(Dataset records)
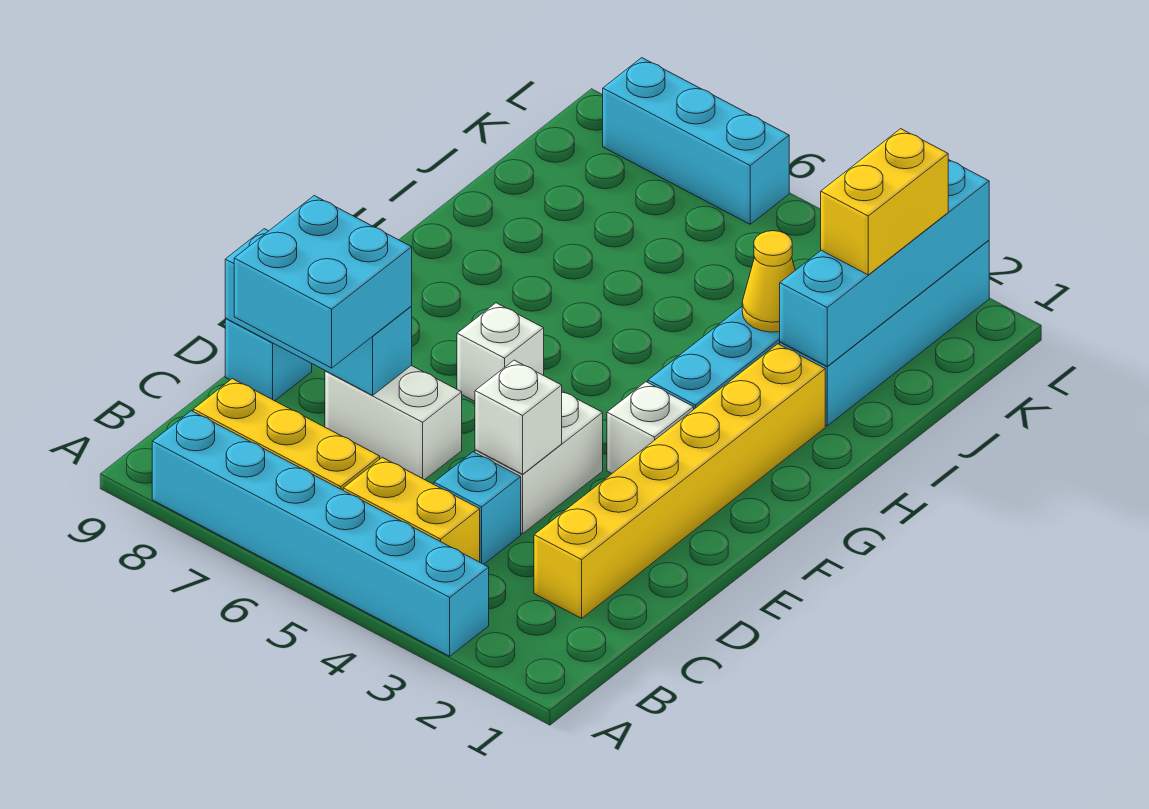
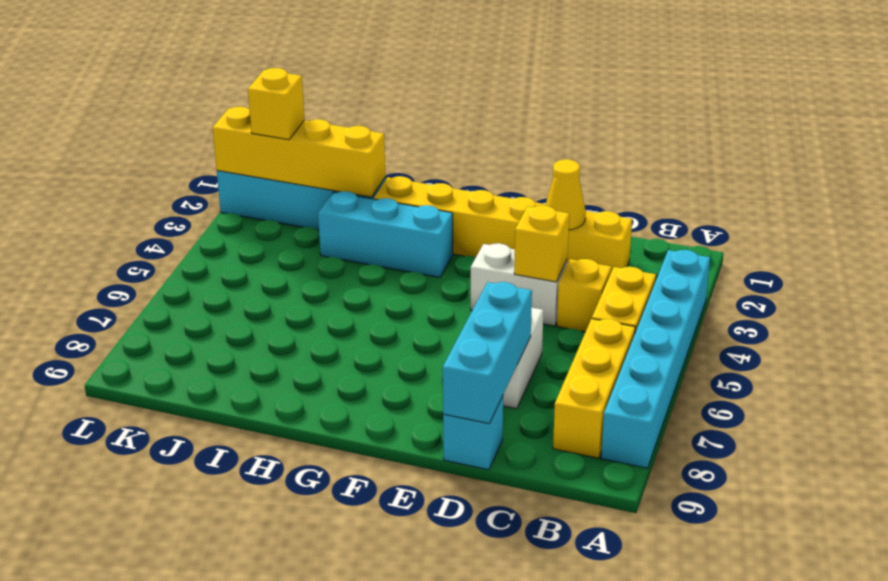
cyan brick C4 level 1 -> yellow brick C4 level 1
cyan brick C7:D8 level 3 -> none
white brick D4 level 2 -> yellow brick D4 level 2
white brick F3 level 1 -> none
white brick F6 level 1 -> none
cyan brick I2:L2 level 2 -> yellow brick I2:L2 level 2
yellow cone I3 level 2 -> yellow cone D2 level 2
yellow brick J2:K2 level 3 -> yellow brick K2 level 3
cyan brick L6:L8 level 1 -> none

*Exercise goal:* Copy every record character for character. Skip the pictures.

*Answer box:*
cyan brick C4 level 1 -> yellow brick C4 level 1
cyan brick C7:D8 level 3 -> none
white brick D4 level 2 -> yellow brick D4 level 2
white brick F3 level 1 -> none
white brick F6 level 1 -> none
cyan brick I2:L2 level 2 -> yellow brick I2:L2 level 2
yellow cone I3 level 2 -> yellow cone D2 level 2
yellow brick J2:K2 level 3 -> yellow brick K2 level 3
cyan brick L6:L8 level 1 -> none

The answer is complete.